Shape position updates
• • • • •

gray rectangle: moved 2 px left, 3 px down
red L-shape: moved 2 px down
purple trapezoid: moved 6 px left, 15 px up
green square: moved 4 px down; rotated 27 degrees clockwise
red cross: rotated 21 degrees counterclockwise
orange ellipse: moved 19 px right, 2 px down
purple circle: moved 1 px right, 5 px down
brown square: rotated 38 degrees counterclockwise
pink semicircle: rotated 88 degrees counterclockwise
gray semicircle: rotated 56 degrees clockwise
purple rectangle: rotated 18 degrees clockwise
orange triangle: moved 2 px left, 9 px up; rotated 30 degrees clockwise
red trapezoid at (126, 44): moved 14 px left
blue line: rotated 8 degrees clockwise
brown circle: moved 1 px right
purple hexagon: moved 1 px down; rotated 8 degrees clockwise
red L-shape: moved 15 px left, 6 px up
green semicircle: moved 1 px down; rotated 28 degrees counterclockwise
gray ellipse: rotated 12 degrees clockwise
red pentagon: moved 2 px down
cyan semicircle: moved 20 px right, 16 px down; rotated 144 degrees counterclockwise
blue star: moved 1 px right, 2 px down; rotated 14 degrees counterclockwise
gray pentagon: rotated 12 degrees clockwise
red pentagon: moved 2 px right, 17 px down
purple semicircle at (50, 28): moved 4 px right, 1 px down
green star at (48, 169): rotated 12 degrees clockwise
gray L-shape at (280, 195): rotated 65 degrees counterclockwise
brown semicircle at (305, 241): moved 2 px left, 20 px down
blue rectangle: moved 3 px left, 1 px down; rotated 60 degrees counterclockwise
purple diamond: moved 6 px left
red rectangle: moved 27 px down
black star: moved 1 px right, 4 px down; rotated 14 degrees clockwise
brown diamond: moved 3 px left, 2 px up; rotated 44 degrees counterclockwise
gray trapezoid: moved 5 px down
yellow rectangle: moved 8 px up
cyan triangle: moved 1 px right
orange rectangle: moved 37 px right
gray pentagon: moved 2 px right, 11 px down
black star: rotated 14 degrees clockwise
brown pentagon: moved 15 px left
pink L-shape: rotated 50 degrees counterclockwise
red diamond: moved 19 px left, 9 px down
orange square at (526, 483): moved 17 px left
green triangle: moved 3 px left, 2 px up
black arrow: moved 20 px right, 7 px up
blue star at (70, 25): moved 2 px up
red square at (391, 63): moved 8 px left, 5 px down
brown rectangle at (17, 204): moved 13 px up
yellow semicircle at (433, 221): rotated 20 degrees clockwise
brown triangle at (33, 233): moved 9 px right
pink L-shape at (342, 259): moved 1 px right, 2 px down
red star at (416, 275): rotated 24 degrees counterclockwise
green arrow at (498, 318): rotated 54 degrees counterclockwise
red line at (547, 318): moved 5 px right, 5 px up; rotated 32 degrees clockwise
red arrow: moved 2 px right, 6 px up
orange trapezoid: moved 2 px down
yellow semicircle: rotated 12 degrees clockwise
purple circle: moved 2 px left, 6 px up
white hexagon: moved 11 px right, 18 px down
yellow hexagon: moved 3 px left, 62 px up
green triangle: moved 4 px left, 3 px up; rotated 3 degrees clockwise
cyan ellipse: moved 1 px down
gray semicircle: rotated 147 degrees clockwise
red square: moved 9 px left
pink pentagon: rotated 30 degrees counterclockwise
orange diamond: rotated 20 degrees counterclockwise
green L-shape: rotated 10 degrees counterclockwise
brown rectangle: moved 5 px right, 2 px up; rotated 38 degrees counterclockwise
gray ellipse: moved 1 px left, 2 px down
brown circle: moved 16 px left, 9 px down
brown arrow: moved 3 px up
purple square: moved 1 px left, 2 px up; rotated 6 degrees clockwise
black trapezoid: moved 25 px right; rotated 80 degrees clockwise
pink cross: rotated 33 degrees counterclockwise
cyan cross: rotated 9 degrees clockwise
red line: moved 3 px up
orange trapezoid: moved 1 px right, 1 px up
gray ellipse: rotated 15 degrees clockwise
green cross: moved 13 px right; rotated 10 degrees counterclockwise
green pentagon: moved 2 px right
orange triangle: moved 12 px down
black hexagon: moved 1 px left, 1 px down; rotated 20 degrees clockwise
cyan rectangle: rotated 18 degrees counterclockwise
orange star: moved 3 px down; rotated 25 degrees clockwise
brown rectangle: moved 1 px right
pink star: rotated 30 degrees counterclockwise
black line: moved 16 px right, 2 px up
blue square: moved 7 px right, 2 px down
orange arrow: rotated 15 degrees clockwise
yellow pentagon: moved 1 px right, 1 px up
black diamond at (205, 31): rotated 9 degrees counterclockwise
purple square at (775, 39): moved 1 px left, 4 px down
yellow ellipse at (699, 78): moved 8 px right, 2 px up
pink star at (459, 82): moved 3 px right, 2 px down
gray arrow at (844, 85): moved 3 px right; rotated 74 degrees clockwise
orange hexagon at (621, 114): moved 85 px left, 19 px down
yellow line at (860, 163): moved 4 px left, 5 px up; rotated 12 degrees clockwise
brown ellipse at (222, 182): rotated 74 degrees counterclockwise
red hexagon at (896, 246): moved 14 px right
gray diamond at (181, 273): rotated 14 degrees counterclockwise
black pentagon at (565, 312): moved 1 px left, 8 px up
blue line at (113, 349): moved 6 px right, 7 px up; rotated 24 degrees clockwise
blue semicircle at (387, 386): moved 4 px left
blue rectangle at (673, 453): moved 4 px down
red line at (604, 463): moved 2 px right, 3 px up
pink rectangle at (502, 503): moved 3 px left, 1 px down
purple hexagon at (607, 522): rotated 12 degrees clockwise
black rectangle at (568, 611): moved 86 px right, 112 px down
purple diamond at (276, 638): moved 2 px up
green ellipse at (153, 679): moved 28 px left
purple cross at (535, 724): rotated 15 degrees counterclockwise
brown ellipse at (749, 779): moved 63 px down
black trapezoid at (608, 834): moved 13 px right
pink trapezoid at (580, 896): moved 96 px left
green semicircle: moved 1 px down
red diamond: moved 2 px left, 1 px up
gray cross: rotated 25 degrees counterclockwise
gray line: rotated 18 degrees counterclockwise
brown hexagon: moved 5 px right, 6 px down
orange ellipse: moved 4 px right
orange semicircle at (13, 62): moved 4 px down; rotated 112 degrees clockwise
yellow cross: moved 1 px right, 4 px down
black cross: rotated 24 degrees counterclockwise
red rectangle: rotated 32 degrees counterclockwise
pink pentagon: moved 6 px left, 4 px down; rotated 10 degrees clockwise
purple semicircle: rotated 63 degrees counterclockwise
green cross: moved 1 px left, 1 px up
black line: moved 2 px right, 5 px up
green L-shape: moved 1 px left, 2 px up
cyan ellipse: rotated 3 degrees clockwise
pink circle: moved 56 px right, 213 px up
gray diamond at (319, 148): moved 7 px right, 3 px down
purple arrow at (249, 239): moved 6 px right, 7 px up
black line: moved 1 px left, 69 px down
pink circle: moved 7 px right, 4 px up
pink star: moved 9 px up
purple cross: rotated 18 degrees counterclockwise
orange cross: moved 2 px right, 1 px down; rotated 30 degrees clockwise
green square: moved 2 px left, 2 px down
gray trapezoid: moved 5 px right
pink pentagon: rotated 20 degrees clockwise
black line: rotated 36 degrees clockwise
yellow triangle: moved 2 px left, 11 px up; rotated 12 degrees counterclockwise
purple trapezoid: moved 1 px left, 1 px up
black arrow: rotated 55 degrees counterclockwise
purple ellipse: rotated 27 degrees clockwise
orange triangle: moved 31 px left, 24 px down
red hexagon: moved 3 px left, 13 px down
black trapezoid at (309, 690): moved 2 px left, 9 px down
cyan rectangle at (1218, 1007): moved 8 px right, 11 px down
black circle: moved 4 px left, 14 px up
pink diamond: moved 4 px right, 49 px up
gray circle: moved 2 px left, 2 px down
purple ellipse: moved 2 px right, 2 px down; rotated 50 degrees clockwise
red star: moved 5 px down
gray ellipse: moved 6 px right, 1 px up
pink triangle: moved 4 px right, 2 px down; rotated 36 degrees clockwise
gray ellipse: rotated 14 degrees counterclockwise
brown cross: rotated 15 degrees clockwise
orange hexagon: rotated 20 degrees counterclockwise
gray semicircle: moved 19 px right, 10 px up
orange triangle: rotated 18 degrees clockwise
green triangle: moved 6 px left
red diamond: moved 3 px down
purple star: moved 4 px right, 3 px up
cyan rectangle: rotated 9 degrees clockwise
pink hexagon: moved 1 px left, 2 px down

• • • • •

PROBLEM DESCRIPTION -
Take the lines above from the one containing "gray semicircle: rotated 147" to the one containing "blue rectangle at (673, 453): moved 4 px down" and retype them exactly, both ends included, with nothing added.

OUTPUT FOR THIS TASK -
gray semicircle: rotated 147 degrees clockwise
red square: moved 9 px left
pink pentagon: rotated 30 degrees counterclockwise
orange diamond: rotated 20 degrees counterclockwise
green L-shape: rotated 10 degrees counterclockwise
brown rectangle: moved 5 px right, 2 px up; rotated 38 degrees counterclockwise
gray ellipse: moved 1 px left, 2 px down
brown circle: moved 16 px left, 9 px down
brown arrow: moved 3 px up
purple square: moved 1 px left, 2 px up; rotated 6 degrees clockwise
black trapezoid: moved 25 px right; rotated 80 degrees clockwise
pink cross: rotated 33 degrees counterclockwise
cyan cross: rotated 9 degrees clockwise
red line: moved 3 px up
orange trapezoid: moved 1 px right, 1 px up
gray ellipse: rotated 15 degrees clockwise
green cross: moved 13 px right; rotated 10 degrees counterclockwise
green pentagon: moved 2 px right
orange triangle: moved 12 px down
black hexagon: moved 1 px left, 1 px down; rotated 20 degrees clockwise
cyan rectangle: rotated 18 degrees counterclockwise
orange star: moved 3 px down; rotated 25 degrees clockwise
brown rectangle: moved 1 px right
pink star: rotated 30 degrees counterclockwise
black line: moved 16 px right, 2 px up
blue square: moved 7 px right, 2 px down
orange arrow: rotated 15 degrees clockwise
yellow pentagon: moved 1 px right, 1 px up
black diamond at (205, 31): rotated 9 degrees counterclockwise
purple square at (775, 39): moved 1 px left, 4 px down
yellow ellipse at (699, 78): moved 8 px right, 2 px up
pink star at (459, 82): moved 3 px right, 2 px down
gray arrow at (844, 85): moved 3 px right; rotated 74 degrees clockwise
orange hexagon at (621, 114): moved 85 px left, 19 px down
yellow line at (860, 163): moved 4 px left, 5 px up; rotated 12 degrees clockwise
brown ellipse at (222, 182): rotated 74 degrees counterclockwise
red hexagon at (896, 246): moved 14 px right
gray diamond at (181, 273): rotated 14 degrees counterclockwise
black pentagon at (565, 312): moved 1 px left, 8 px up
blue line at (113, 349): moved 6 px right, 7 px up; rotated 24 degrees clockwise
blue semicircle at (387, 386): moved 4 px left
blue rectangle at (673, 453): moved 4 px down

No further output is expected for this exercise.